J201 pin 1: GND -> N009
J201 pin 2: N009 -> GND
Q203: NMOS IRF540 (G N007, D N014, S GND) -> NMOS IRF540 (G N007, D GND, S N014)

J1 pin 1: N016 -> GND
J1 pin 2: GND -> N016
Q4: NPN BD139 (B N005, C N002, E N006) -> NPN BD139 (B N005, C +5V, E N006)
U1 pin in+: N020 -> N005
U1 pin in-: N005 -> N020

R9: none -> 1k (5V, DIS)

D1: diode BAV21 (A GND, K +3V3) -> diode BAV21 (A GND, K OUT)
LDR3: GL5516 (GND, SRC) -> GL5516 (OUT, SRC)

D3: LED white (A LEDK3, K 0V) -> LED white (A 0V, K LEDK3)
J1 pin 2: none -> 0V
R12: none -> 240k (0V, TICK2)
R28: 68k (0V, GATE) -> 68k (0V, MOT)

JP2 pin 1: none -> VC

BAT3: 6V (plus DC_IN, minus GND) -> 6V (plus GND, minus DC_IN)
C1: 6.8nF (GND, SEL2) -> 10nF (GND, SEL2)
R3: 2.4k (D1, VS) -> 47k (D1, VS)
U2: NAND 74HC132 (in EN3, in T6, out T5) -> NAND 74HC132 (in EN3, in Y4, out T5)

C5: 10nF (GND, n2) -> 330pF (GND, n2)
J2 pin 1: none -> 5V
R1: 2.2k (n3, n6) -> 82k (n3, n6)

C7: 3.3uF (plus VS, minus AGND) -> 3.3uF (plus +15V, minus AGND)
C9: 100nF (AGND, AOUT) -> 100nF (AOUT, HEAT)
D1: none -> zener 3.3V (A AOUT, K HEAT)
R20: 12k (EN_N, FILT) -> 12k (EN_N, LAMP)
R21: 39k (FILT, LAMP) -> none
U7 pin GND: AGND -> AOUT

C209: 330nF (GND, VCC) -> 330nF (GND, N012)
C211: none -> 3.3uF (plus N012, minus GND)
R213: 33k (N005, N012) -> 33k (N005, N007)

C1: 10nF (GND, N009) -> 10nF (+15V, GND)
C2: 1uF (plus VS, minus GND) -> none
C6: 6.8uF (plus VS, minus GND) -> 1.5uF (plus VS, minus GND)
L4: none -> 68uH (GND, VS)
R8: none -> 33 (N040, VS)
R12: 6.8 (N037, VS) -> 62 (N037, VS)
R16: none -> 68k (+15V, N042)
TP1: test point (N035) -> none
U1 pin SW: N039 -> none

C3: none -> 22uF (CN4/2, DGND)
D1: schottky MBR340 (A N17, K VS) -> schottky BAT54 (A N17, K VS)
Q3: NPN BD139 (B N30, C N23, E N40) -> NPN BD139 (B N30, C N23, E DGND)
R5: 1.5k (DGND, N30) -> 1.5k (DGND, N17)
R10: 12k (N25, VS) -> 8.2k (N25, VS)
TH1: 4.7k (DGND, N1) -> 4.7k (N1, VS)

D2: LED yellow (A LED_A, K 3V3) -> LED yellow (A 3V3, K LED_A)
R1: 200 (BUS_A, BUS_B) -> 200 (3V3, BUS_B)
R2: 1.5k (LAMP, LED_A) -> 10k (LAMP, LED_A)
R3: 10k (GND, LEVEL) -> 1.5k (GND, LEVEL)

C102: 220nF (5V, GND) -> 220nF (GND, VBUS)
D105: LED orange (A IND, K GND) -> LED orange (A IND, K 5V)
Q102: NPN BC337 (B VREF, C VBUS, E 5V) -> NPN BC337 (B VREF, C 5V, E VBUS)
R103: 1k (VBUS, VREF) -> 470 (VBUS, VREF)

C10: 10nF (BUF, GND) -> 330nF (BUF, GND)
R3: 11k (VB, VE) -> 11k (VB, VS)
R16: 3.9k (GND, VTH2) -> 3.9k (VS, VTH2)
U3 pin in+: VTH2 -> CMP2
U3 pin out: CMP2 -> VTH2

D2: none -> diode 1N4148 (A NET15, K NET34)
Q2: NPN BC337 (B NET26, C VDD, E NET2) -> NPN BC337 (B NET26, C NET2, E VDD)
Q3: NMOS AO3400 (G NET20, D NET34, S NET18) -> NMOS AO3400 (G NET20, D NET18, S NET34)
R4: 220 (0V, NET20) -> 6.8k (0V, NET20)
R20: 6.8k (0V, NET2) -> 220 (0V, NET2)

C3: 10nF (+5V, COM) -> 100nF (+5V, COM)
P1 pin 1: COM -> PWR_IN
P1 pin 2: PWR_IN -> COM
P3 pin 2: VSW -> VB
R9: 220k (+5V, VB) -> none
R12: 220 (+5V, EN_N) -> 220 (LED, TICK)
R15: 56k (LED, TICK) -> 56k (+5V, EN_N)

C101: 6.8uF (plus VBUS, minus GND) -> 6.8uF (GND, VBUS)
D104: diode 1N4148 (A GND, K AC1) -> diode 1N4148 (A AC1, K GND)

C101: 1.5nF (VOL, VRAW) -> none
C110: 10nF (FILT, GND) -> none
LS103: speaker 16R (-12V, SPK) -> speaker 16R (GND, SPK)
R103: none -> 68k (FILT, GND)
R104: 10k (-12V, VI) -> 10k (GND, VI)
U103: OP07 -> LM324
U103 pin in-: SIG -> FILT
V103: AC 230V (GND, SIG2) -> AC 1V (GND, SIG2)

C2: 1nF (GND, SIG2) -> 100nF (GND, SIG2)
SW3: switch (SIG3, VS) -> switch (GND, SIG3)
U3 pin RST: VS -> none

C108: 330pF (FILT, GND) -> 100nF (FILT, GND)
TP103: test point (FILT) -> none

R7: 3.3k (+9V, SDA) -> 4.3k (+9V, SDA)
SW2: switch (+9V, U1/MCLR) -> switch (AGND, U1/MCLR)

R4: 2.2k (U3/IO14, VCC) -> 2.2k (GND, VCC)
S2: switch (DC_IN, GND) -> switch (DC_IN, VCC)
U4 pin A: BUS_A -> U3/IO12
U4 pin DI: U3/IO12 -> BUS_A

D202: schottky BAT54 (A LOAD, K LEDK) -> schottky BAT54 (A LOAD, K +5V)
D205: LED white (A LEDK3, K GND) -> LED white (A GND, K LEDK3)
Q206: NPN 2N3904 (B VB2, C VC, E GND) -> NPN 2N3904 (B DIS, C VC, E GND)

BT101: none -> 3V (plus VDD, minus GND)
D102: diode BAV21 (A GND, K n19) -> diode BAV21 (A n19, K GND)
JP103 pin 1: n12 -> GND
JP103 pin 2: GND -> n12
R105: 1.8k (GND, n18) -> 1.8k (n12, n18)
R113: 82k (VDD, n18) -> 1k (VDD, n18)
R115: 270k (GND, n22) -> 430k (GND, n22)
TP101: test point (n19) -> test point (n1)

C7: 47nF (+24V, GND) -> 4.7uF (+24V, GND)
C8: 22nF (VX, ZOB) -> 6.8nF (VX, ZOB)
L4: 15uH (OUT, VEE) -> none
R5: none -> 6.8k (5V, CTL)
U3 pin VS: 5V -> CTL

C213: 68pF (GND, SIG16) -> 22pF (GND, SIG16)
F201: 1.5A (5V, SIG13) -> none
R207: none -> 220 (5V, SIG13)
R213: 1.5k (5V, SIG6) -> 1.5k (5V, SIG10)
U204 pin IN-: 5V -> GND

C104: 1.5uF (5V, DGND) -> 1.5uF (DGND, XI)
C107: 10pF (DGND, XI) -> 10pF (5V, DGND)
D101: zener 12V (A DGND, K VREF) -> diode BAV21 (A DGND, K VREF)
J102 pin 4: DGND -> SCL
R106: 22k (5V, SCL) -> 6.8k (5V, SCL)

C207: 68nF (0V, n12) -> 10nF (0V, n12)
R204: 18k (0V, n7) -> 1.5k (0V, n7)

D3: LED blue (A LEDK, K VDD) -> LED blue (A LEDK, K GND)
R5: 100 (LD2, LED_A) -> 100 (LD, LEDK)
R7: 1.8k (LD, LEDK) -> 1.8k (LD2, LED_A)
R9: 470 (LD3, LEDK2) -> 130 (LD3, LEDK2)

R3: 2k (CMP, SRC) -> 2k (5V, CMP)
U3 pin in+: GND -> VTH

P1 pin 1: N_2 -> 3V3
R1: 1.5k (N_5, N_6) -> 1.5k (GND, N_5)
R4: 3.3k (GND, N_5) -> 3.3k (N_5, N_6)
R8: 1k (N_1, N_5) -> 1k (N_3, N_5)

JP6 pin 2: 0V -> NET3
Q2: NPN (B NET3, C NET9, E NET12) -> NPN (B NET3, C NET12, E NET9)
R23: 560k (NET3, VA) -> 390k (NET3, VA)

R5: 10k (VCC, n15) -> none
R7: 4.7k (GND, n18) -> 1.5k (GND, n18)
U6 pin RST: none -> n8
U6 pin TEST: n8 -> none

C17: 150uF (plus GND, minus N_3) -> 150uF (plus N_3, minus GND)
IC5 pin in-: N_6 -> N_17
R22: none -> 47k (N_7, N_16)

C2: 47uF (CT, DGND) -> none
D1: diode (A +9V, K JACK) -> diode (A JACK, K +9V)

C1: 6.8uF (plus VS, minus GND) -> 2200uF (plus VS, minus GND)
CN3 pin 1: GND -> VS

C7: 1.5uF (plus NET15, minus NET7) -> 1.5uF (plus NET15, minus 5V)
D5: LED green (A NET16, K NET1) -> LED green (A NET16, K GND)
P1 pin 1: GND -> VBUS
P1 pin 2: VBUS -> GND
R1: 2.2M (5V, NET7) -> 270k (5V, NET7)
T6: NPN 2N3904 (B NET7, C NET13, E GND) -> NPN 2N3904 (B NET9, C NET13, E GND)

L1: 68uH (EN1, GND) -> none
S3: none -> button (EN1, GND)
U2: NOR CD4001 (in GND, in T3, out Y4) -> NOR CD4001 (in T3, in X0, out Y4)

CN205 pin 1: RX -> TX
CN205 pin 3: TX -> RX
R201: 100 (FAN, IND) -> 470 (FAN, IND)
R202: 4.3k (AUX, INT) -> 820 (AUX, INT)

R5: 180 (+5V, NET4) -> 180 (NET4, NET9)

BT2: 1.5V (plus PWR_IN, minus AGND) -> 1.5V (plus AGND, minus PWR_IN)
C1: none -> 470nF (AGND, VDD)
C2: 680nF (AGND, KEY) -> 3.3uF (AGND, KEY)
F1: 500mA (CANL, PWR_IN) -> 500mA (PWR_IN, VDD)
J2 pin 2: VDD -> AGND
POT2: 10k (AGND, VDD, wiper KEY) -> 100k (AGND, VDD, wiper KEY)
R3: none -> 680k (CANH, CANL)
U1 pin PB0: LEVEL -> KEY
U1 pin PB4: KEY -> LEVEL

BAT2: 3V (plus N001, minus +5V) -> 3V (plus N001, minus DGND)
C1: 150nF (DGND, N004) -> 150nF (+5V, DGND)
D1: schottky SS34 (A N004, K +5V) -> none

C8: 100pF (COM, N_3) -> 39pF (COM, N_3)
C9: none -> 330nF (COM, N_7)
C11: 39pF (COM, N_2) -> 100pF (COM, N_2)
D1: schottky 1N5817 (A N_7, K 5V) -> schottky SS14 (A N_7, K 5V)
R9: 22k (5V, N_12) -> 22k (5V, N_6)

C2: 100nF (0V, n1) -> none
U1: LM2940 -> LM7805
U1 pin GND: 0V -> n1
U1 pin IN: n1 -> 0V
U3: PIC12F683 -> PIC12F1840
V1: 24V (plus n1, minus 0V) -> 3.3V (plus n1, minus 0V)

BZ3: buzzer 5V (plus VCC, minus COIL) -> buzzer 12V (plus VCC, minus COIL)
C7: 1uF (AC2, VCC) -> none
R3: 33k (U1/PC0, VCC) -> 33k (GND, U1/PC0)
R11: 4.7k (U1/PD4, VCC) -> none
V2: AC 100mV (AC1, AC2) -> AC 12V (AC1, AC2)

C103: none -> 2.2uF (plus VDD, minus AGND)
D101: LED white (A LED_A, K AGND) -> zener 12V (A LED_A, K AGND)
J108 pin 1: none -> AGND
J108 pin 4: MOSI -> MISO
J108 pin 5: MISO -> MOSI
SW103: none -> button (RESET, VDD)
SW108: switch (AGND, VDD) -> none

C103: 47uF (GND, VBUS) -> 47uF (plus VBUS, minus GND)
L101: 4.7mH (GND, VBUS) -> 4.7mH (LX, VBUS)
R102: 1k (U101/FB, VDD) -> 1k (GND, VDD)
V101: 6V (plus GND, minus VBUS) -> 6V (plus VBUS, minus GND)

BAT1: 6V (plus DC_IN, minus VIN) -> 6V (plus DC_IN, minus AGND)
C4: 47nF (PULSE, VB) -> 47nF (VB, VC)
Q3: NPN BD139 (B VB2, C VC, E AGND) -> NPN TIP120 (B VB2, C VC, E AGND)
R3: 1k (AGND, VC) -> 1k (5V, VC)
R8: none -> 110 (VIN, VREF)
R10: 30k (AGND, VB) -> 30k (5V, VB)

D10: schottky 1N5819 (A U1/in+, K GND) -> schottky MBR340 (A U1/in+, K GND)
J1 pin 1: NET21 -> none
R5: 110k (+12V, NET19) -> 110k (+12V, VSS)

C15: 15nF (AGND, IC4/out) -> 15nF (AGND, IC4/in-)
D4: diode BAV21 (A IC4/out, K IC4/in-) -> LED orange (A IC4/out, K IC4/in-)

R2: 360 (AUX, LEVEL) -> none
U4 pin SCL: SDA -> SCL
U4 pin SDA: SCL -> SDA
____________________
EXERCISE INSTRUCTIONS >> In the material above, transcribe exactly the lines beginning at the one with "J1 pin 1: N016 -> GND" and ending at the one with "R12: none -> 240k (0V, TICK2)", both included.

EXERCISE RESPONSE >>
J1 pin 1: N016 -> GND
J1 pin 2: GND -> N016
Q4: NPN BD139 (B N005, C N002, E N006) -> NPN BD139 (B N005, C +5V, E N006)
U1 pin in+: N020 -> N005
U1 pin in-: N005 -> N020

R9: none -> 1k (5V, DIS)

D1: diode BAV21 (A GND, K +3V3) -> diode BAV21 (A GND, K OUT)
LDR3: GL5516 (GND, SRC) -> GL5516 (OUT, SRC)

D3: LED white (A LEDK3, K 0V) -> LED white (A 0V, K LEDK3)
J1 pin 2: none -> 0V
R12: none -> 240k (0V, TICK2)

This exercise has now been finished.